**WHAT YOU NEED TO DO**
Please copy every line of the records below that holds the word "pptx".

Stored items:

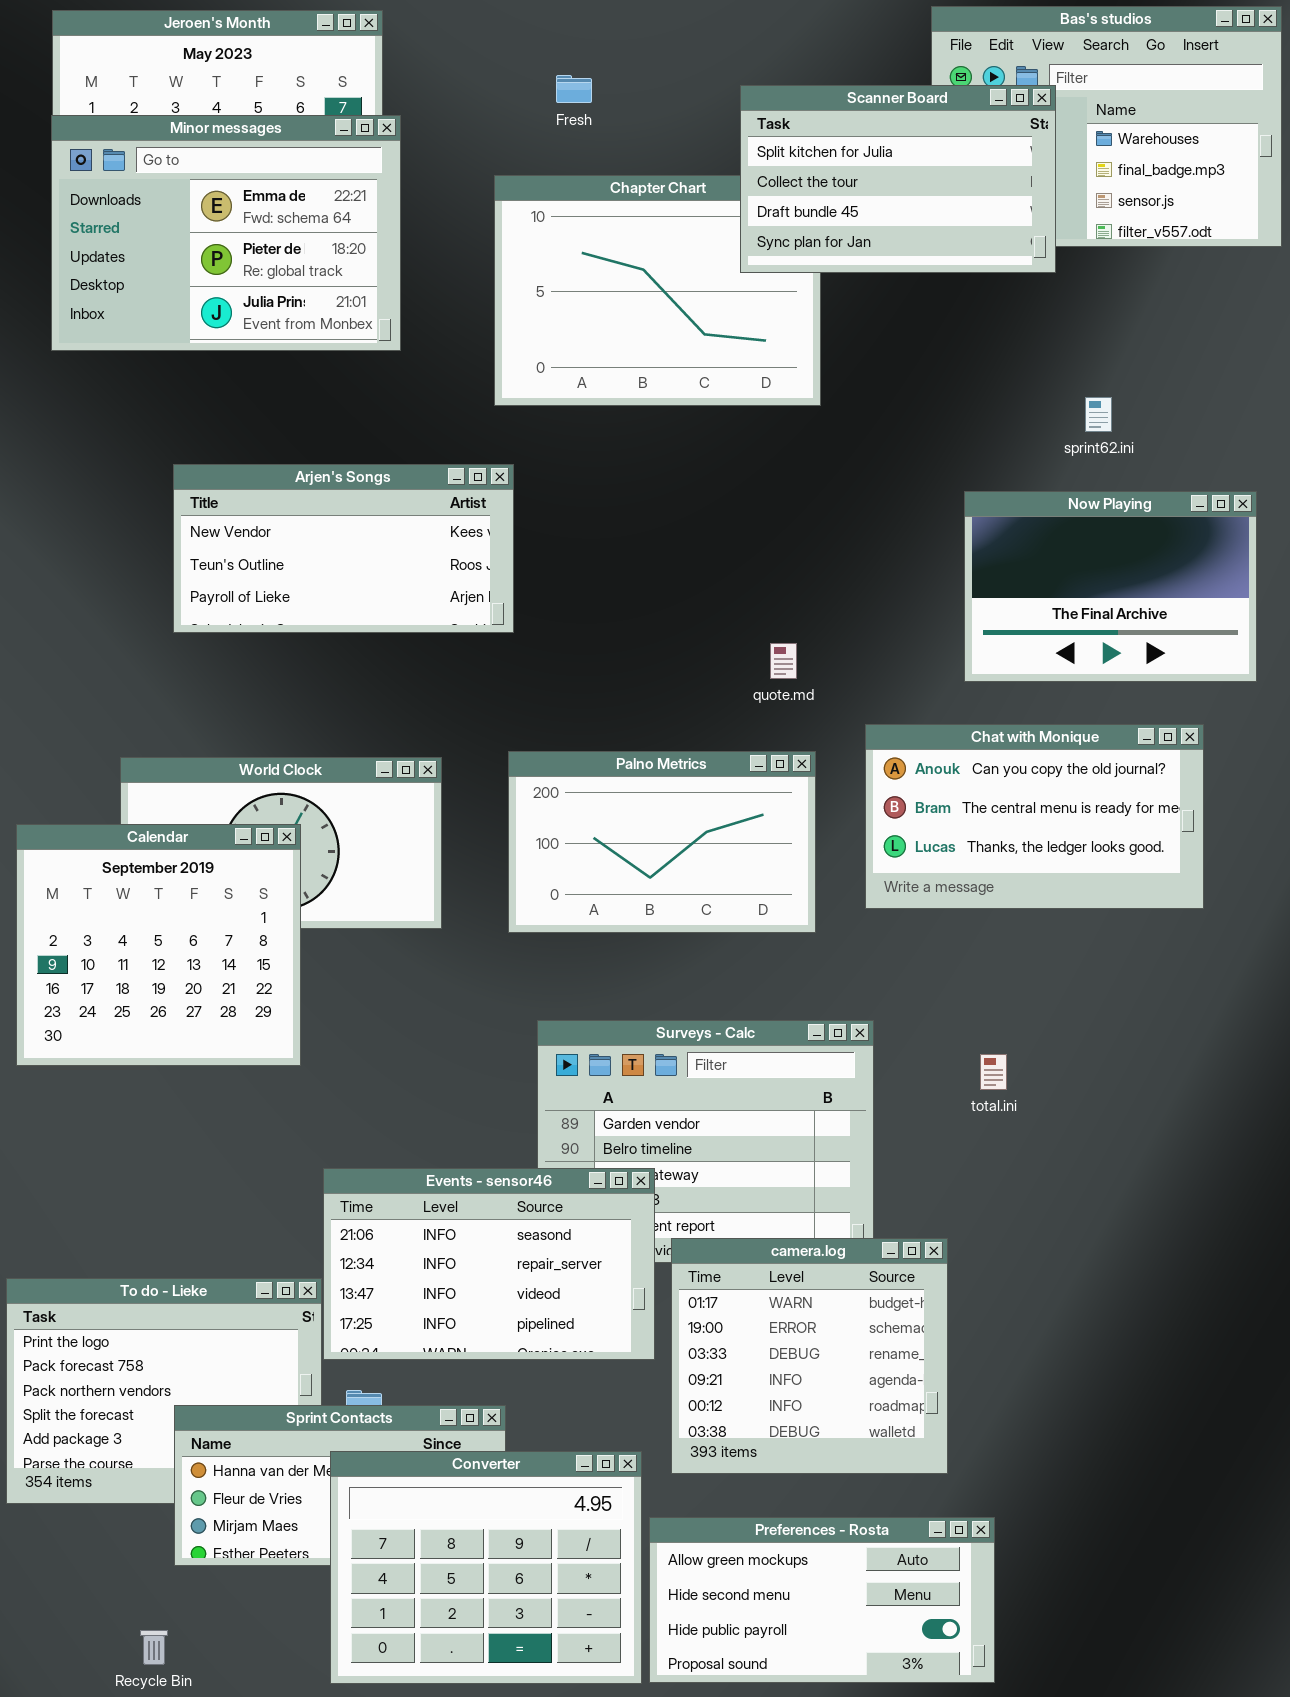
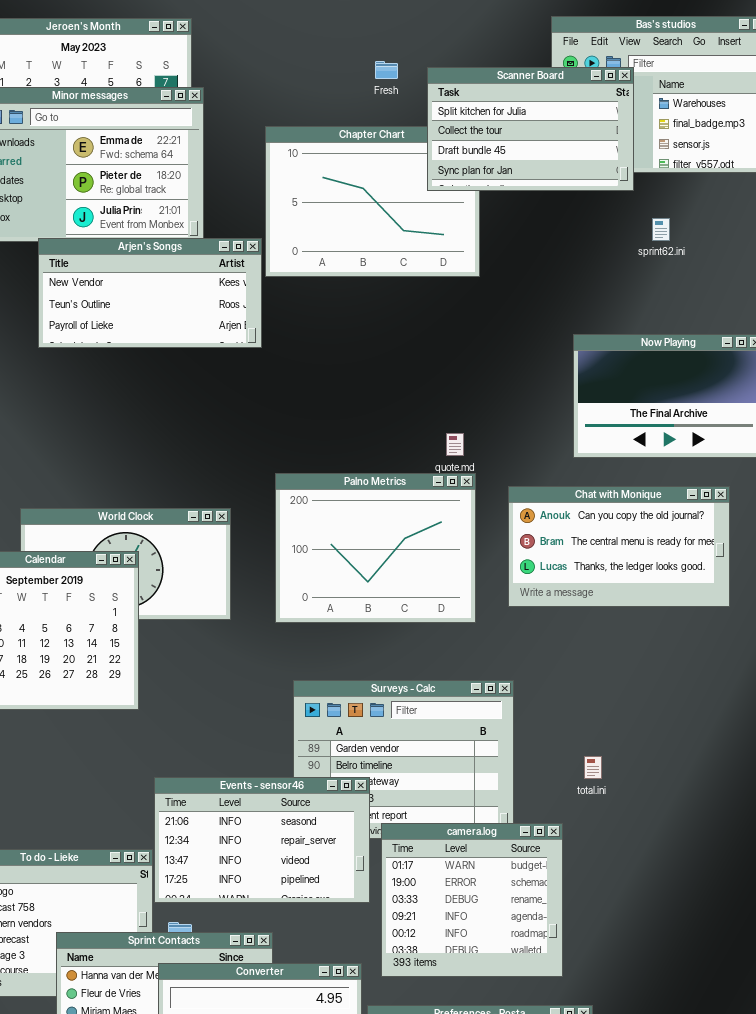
Fresh: [556,75,592,103] -> [375,61,398,79], moved
sprint62.ini: [1085,397,1112,432] -> [652,218,670,241], moved
Arjen's Songs: [173,464,514,633] -> [38,238,262,348], moved
Palno Metrics: [508,751,816,933] -> [275,473,476,623], resized
total.ini: [980,1054,1007,1090] -> [584,756,602,779], moved

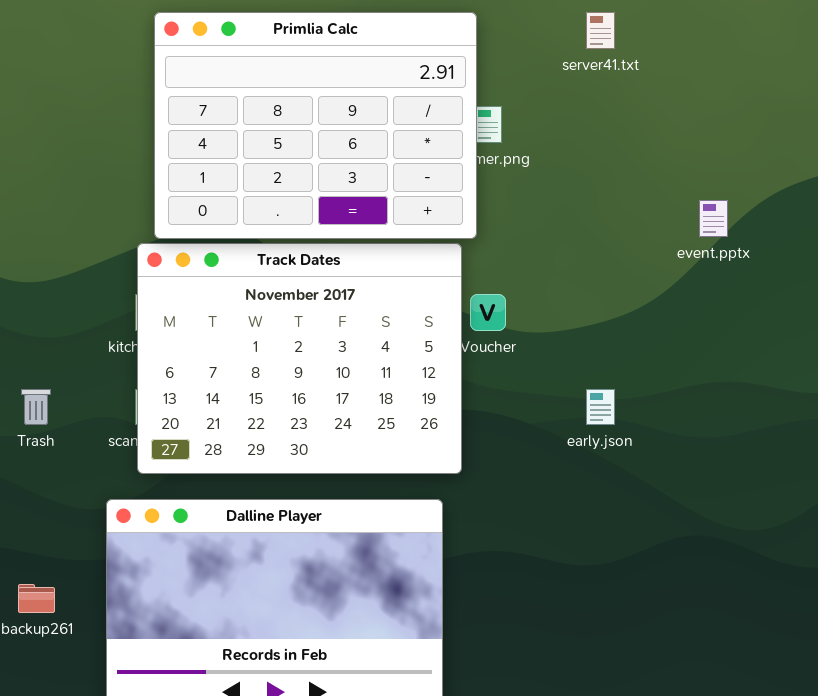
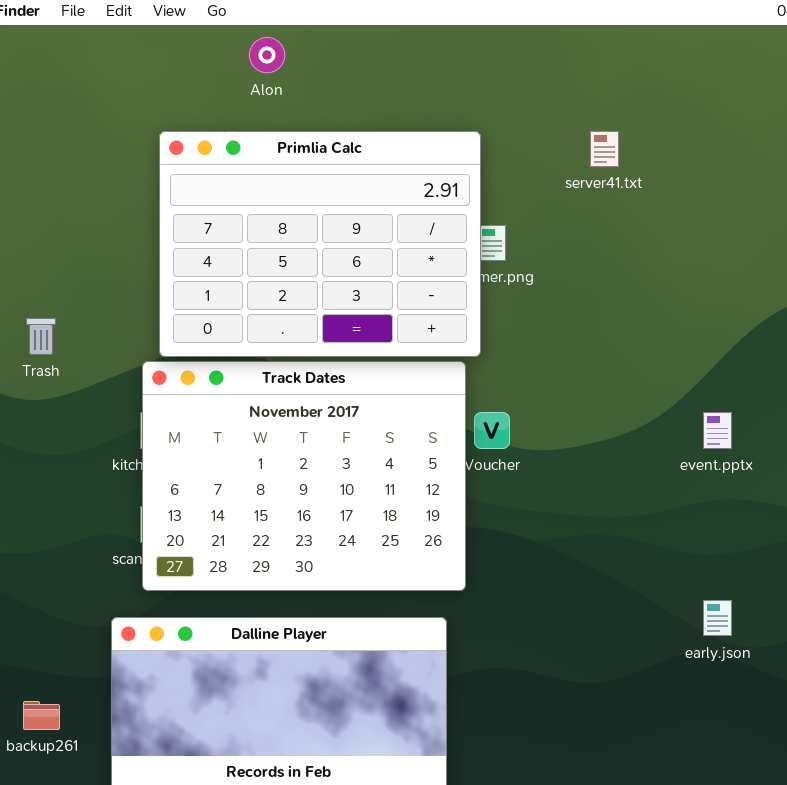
event.pptx: [699,200,728,237] -> [703,412,732,449], moved
Trash: [21,389,51,425] -> [26,318,56,355], moved
early.json: [586,389,615,425] -> [703,600,732,636], moved

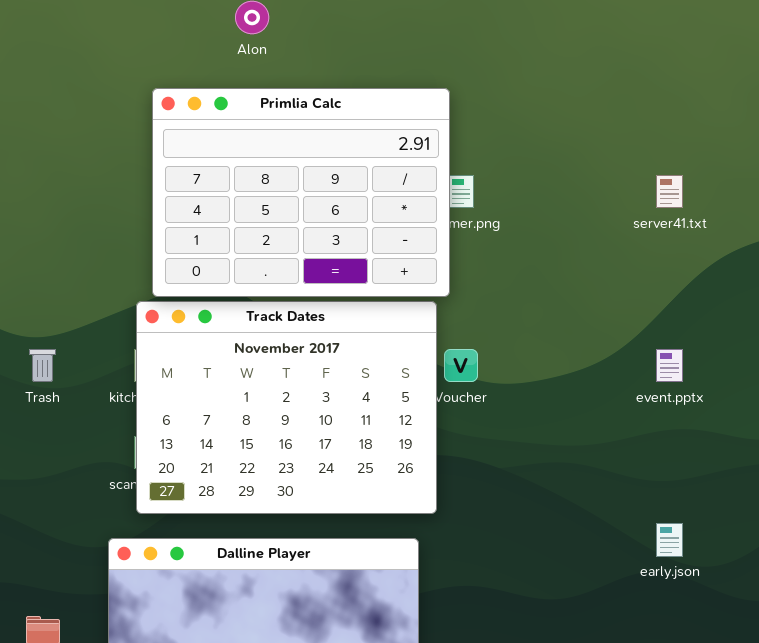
server41.txt: [590,131,619,167] -> [656,175,683,208], moved
Trash: [26,318,56,355] -> [29,349,56,382], moved

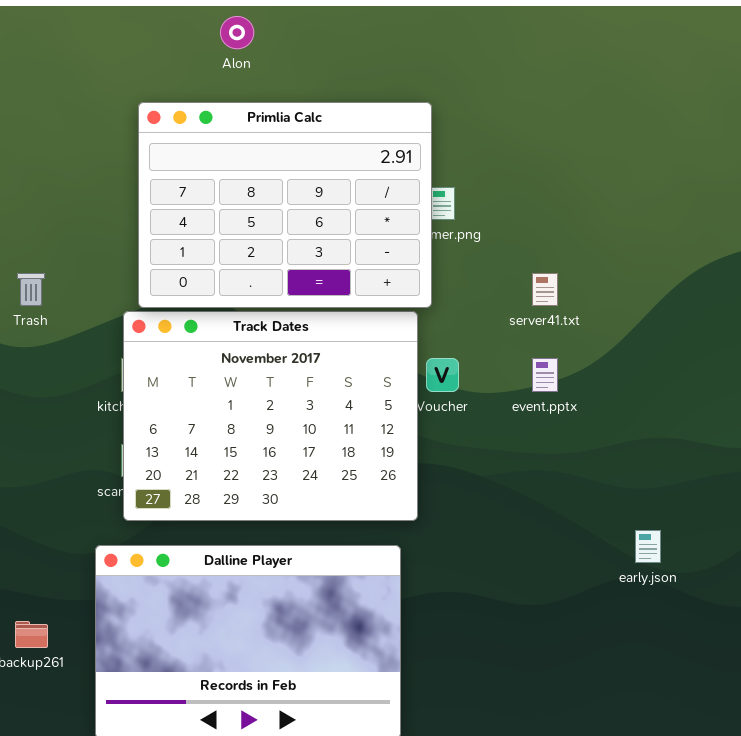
server41.txt: [656,175,683,208] -> [532,273,558,306], moved
Trash: [29,349,56,382] -> [17,273,45,306], moved
event.pptx: [656,349,683,382] -> [532,358,558,392], moved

**EXERCISE OUTPUT**
event.pptx: [699,200,728,237] -> [703,412,732,449], moved
event.pptx: [656,349,683,382] -> [532,358,558,392], moved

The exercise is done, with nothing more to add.